> What is being asked
Count the lines below that contain the word "shifted", and give only that number.
____ Data block
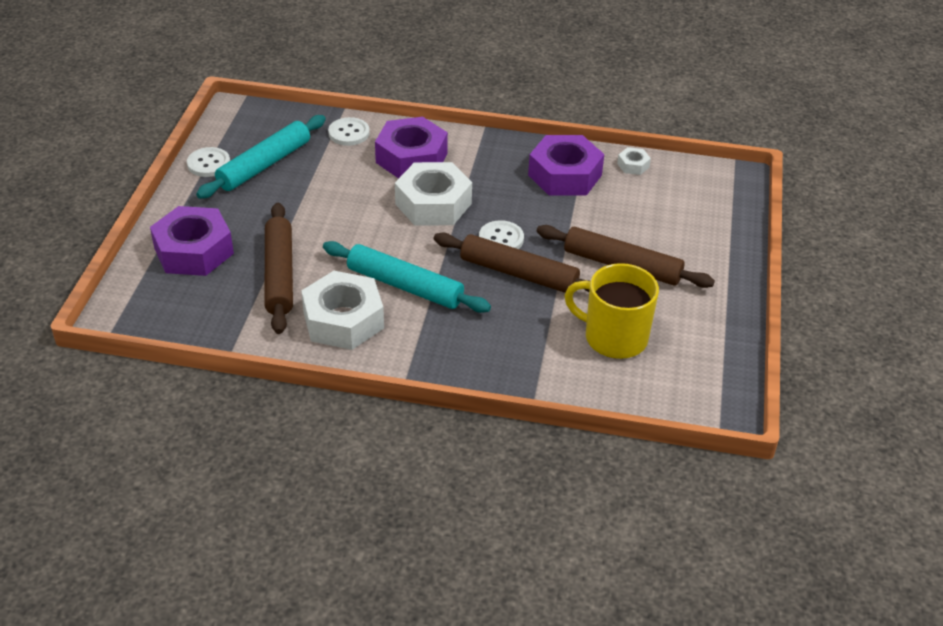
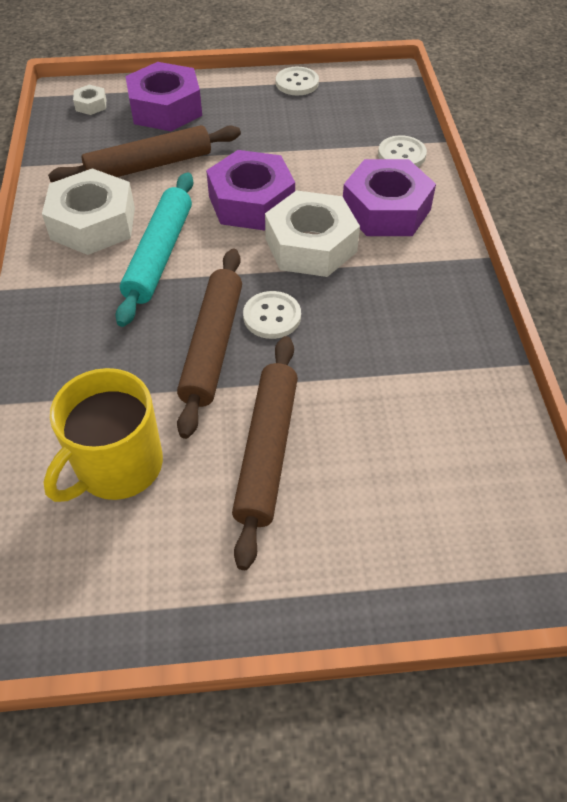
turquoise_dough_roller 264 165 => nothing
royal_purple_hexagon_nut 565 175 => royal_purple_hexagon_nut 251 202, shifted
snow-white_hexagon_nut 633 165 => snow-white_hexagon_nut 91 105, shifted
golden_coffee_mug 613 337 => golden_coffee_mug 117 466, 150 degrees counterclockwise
________
> Response area
2